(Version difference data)

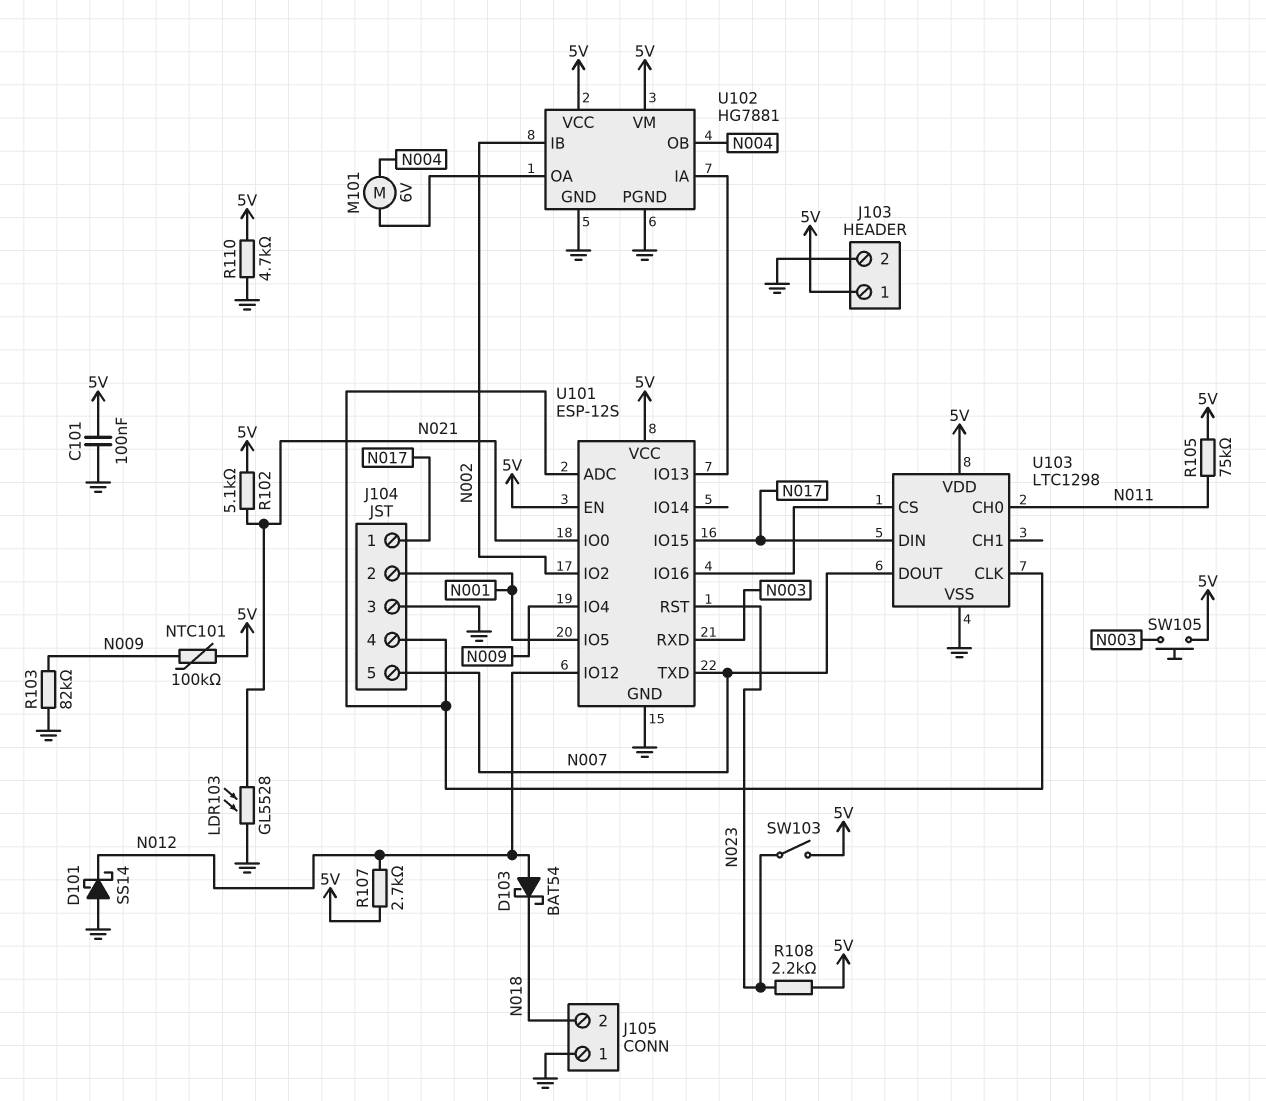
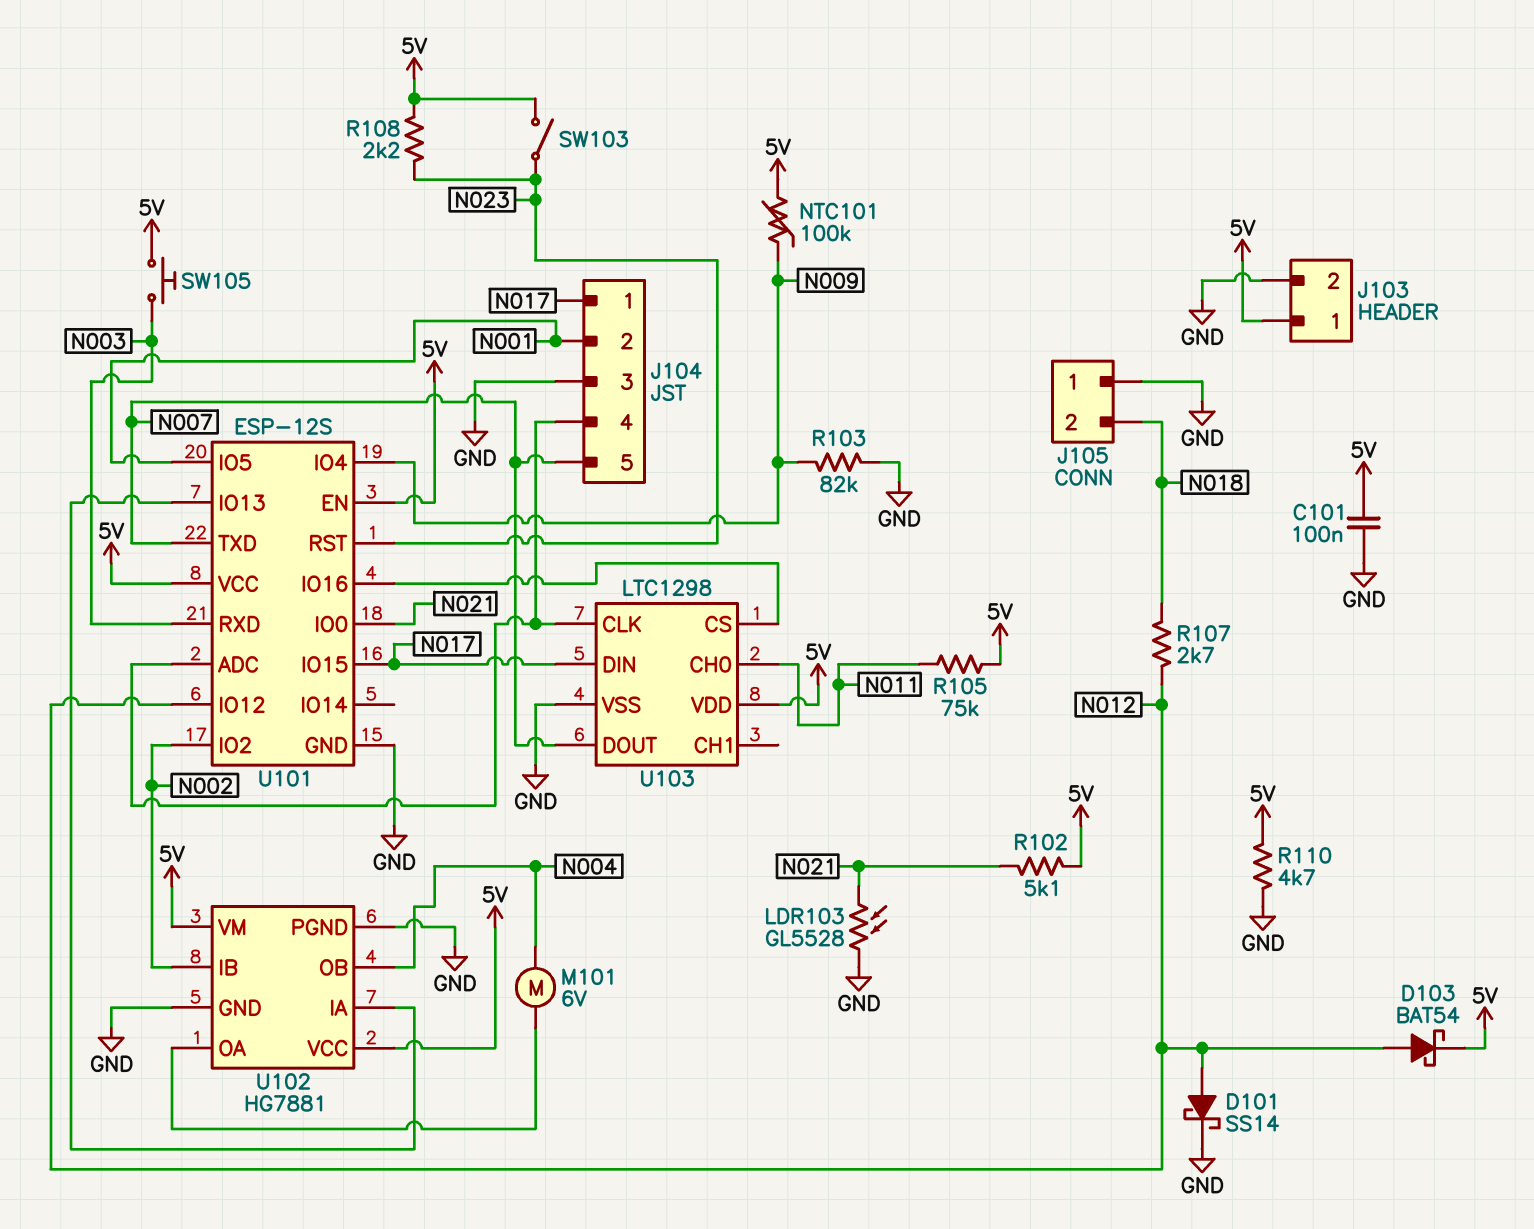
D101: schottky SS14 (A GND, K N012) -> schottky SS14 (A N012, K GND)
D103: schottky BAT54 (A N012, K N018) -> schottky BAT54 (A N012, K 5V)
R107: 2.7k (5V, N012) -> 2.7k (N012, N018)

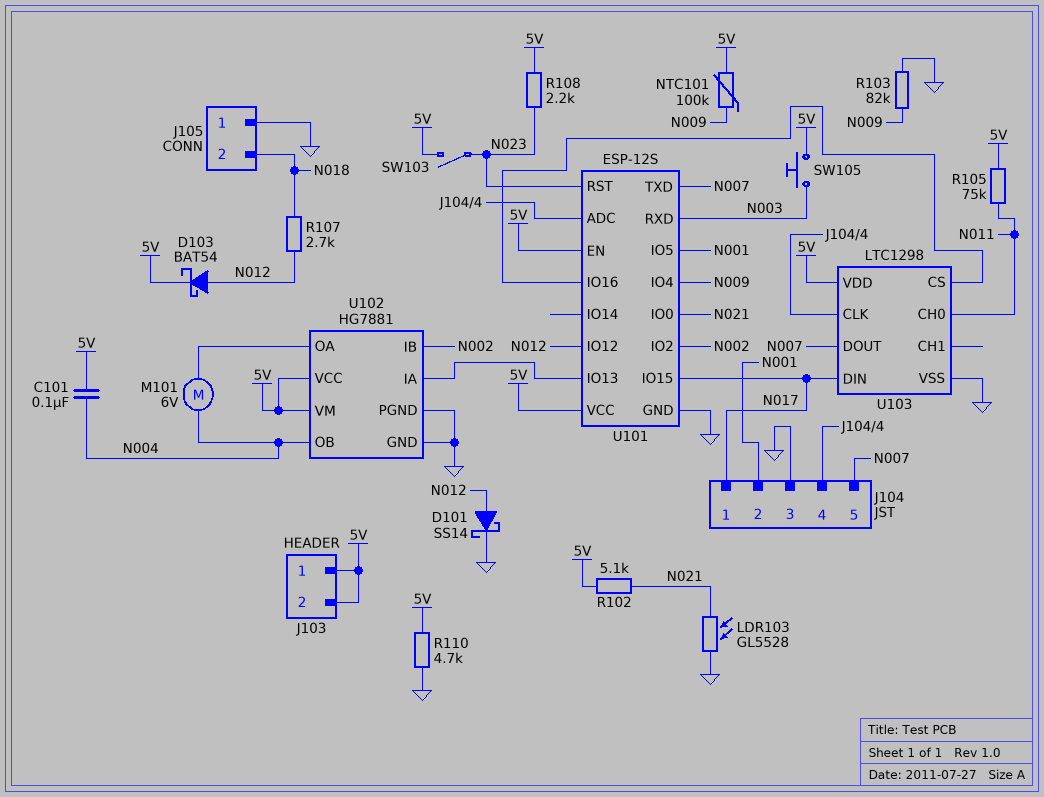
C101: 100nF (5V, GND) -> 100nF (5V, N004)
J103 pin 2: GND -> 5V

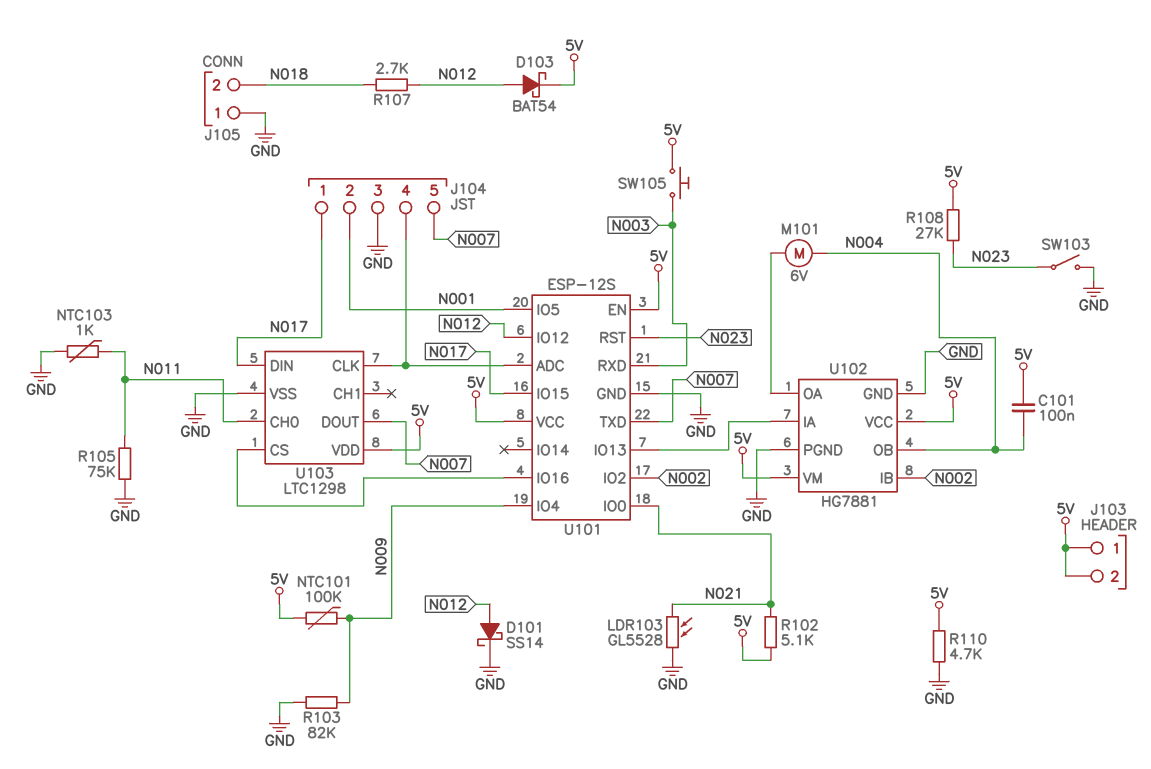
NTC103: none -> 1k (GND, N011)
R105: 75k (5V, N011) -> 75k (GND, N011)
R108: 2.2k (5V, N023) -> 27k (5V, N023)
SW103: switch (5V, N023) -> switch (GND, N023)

▸ **Work required**: Please print exactly the lines from the one holding "R107: 2.7k (5V, N012) -> 2.7k (N012, N018)" through the final line of the data above, including both, and skip all pictures.

▸ **Output of the exercise**:
R107: 2.7k (5V, N012) -> 2.7k (N012, N018)

C101: 100nF (5V, GND) -> 100nF (5V, N004)
J103 pin 2: GND -> 5V

NTC103: none -> 1k (GND, N011)
R105: 75k (5V, N011) -> 75k (GND, N011)
R108: 2.2k (5V, N023) -> 27k (5V, N023)
SW103: switch (5V, N023) -> switch (GND, N023)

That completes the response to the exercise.